EXERCISE INSTRUCTIONS
The required output is the line containing "button (rosy) [326,96,371,127]" followed by every line after it to the end of the listing, each written out exactly.

EXERCISE MATERIALS
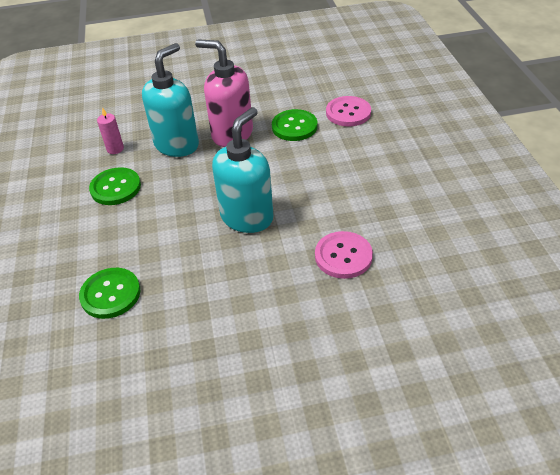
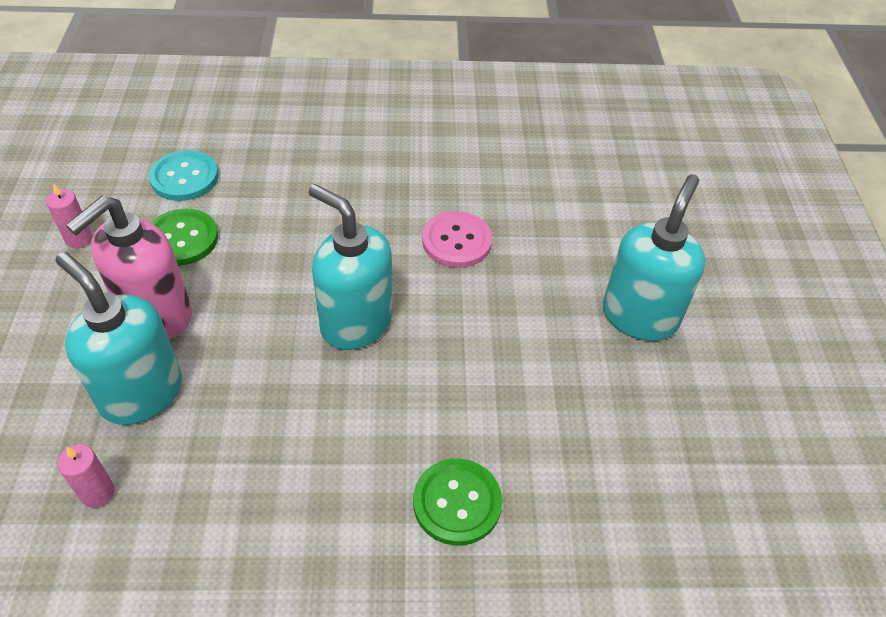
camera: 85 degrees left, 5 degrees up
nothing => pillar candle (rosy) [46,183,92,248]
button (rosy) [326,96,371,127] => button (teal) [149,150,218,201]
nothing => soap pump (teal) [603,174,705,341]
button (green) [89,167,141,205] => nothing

EXERCISE SOLUTION
button (rosy) [326,96,371,127] => button (teal) [149,150,218,201]
nothing => soap pump (teal) [603,174,705,341]
button (green) [89,167,141,205] => nothing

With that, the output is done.